Report every line in the records below that holds the word "AUDIO".

*RECORDS FOR THE TASK*
Content starts
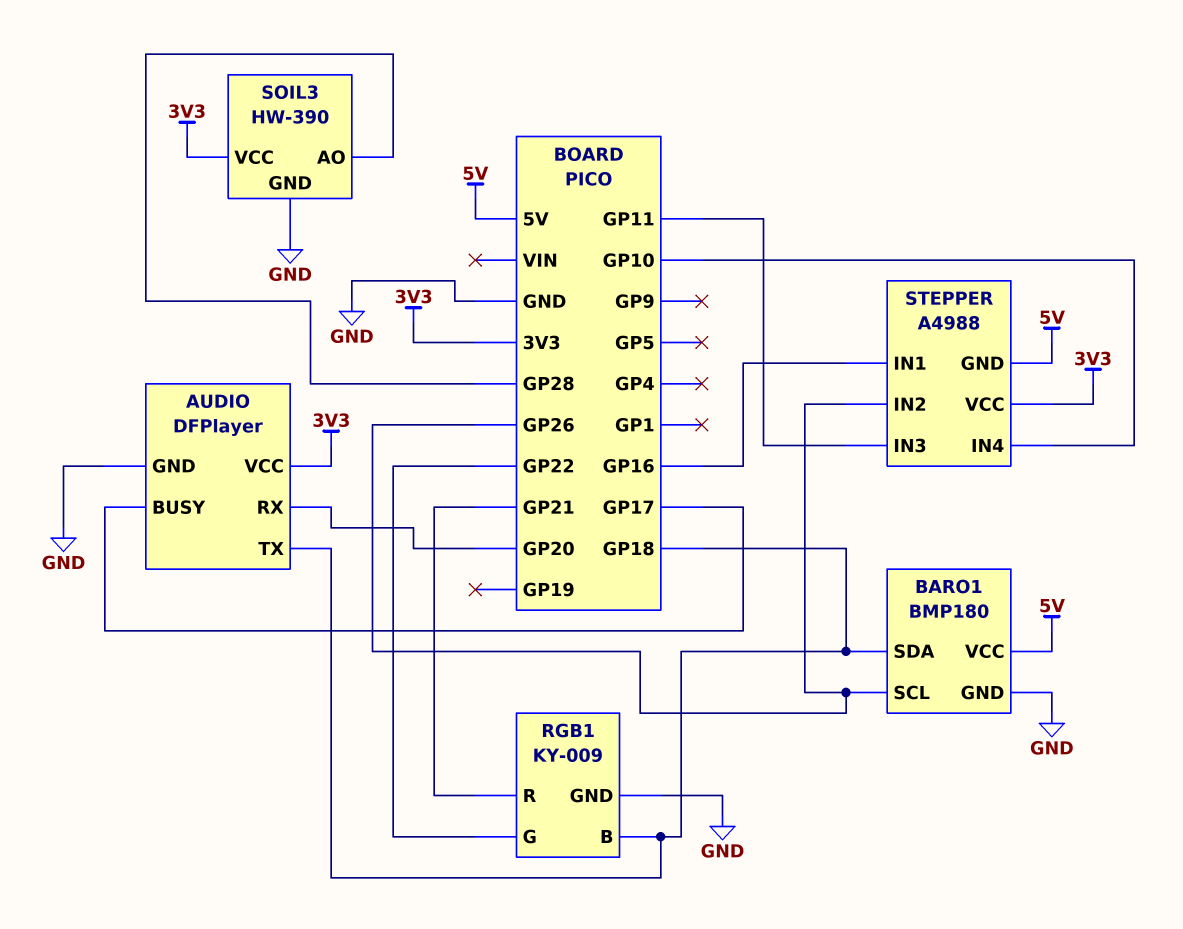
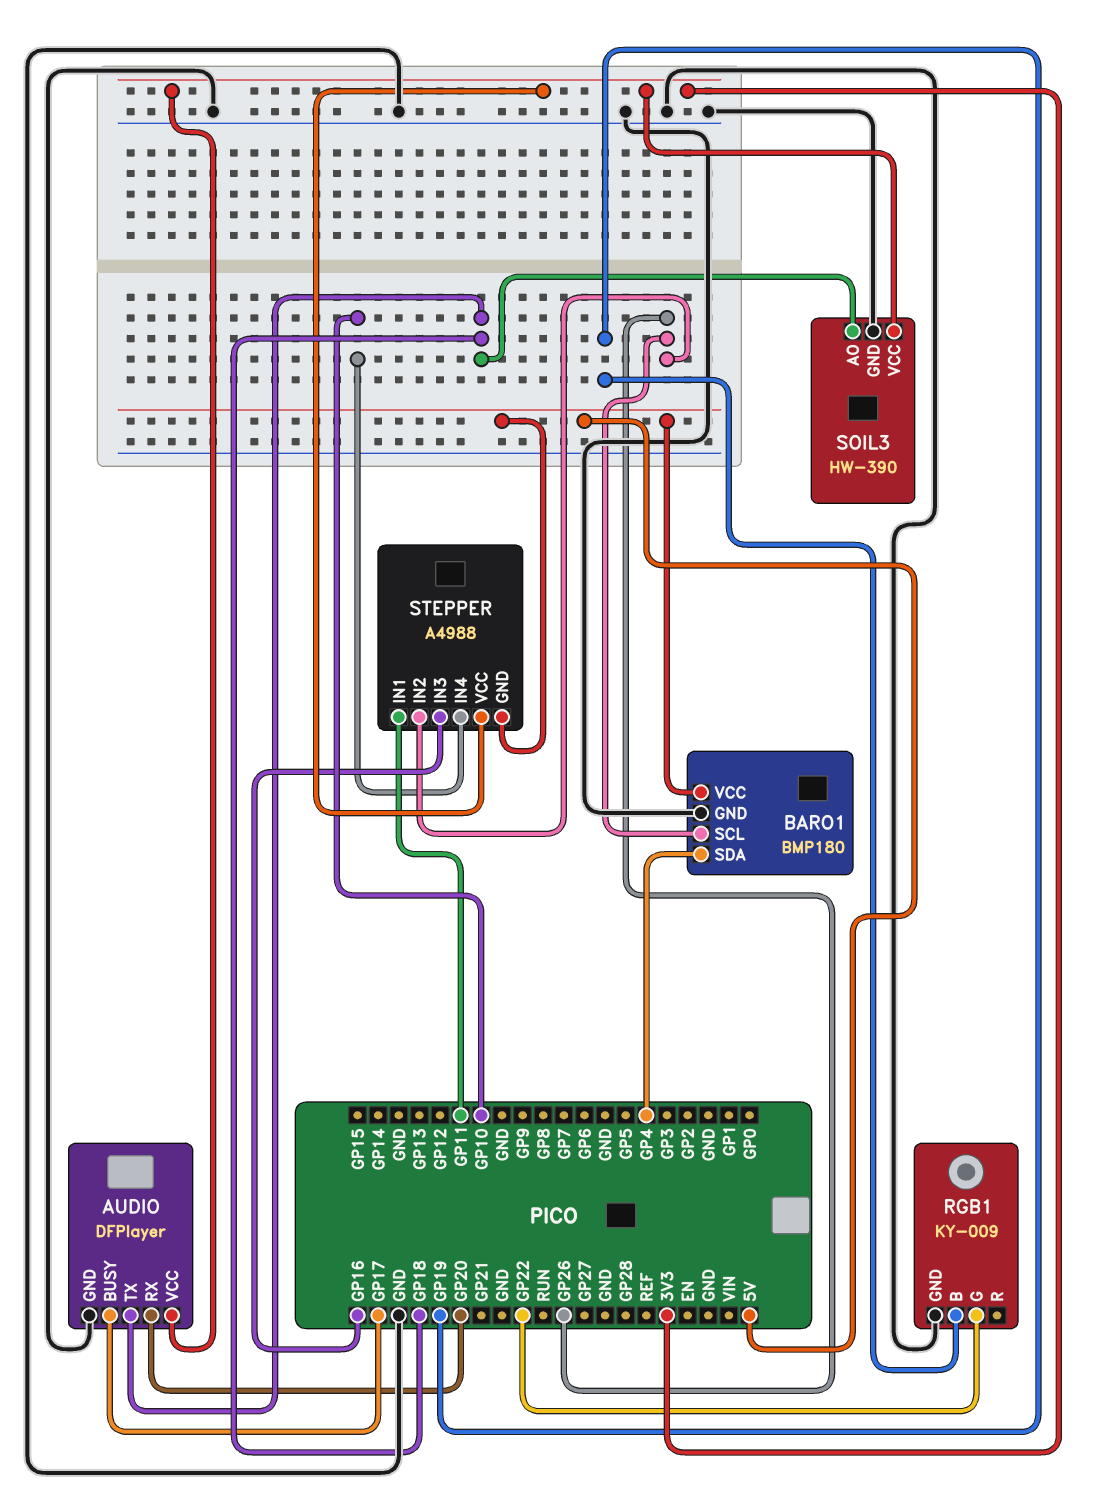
BARO1 pin SDA: GP18 -> GP4
RGB1 pin B: GP18 -> GP19
RGB1 pin R: GP21 -> none
SOIL3 pin AO: GP28 -> GP18
STEPPER pin IN1: GP16 -> GP11
STEPPER pin IN3: GP11 -> GP16

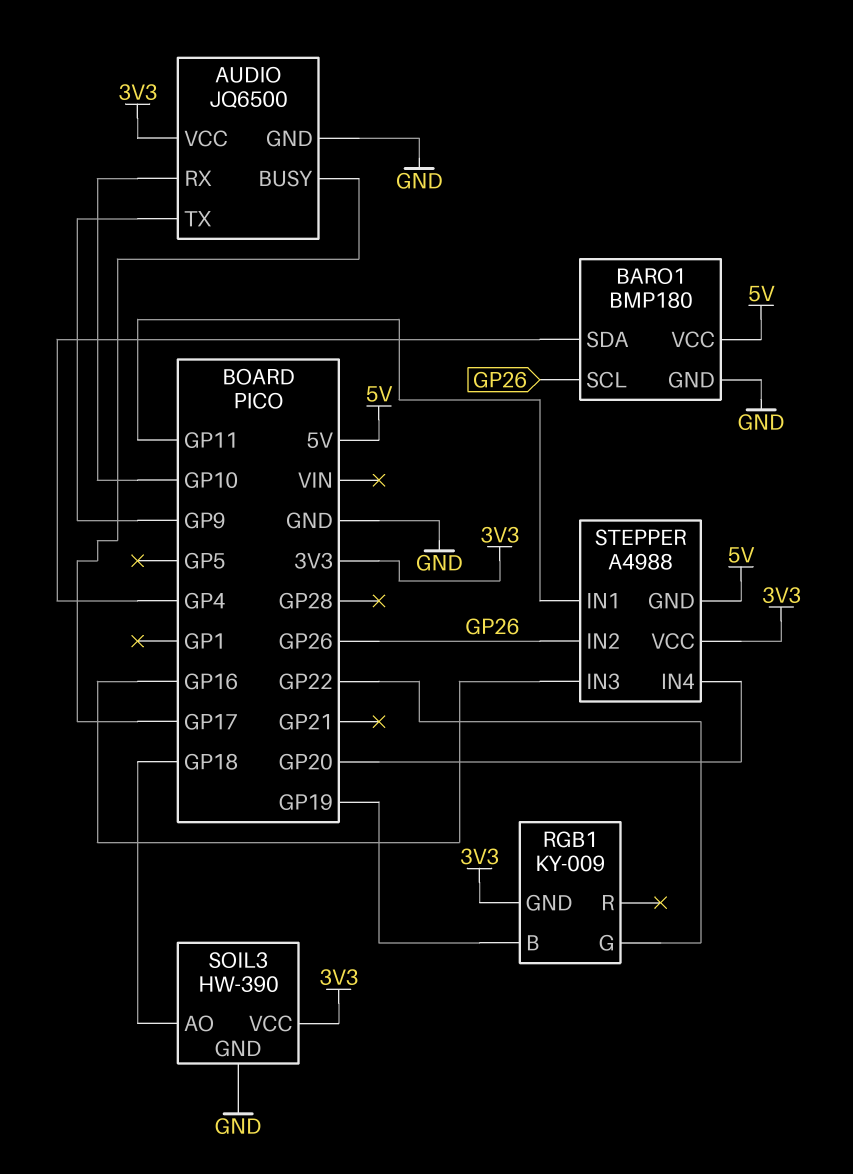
AUDIO: DFPlayer -> JQ6500
AUDIO pin RX: GP20 -> GP10
AUDIO pin TX: GP18 -> GP9
RGB1 pin GND: GND -> 3V3
STEPPER pin IN4: GP10 -> GP20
Content ends
*EXERCISE SOLUTION*
AUDIO: DFPlayer -> JQ6500
AUDIO pin RX: GP20 -> GP10
AUDIO pin TX: GP18 -> GP9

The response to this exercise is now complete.